## WORK INSTRUCTIONS:
Would you count how many lines of the material below hold the string "view"? Give only the number.

## DATA:
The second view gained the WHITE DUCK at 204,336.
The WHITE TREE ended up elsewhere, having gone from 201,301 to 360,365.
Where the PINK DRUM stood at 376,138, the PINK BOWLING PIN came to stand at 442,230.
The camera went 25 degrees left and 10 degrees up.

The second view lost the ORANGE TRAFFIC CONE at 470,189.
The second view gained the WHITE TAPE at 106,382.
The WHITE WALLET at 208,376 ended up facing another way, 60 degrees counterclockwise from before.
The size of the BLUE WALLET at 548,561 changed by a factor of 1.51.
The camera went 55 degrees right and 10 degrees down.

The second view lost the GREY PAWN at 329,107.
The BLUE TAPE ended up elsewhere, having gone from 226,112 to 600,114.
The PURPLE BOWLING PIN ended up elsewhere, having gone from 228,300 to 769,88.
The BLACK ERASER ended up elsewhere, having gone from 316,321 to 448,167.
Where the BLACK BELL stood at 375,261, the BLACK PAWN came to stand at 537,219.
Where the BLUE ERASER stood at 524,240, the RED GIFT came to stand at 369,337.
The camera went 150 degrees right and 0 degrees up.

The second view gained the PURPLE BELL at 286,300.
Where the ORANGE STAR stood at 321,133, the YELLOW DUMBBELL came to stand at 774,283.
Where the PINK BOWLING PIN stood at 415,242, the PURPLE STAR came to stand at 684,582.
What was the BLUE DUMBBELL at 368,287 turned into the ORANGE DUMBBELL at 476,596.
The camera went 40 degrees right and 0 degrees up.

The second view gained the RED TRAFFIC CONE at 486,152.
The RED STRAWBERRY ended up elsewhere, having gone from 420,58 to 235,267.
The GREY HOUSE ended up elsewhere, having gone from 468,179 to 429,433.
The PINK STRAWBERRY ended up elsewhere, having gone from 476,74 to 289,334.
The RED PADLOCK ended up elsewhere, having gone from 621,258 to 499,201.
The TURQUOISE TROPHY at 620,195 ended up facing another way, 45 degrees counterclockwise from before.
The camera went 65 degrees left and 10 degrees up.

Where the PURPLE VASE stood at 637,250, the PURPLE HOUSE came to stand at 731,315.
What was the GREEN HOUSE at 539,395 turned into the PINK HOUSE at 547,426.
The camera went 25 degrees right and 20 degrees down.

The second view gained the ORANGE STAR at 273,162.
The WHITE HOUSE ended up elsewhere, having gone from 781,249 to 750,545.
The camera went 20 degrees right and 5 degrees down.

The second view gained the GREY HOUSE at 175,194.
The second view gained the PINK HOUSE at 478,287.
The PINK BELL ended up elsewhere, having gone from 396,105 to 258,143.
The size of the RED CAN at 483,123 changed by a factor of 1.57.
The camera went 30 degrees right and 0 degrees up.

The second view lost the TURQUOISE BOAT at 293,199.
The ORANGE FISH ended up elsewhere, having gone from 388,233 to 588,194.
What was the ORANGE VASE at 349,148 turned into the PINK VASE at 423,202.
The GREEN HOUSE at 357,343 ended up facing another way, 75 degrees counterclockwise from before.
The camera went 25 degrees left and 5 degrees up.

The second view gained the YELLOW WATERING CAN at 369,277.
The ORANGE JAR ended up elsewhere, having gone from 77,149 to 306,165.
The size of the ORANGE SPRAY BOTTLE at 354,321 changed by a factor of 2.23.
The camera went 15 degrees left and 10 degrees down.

## RESULT:
11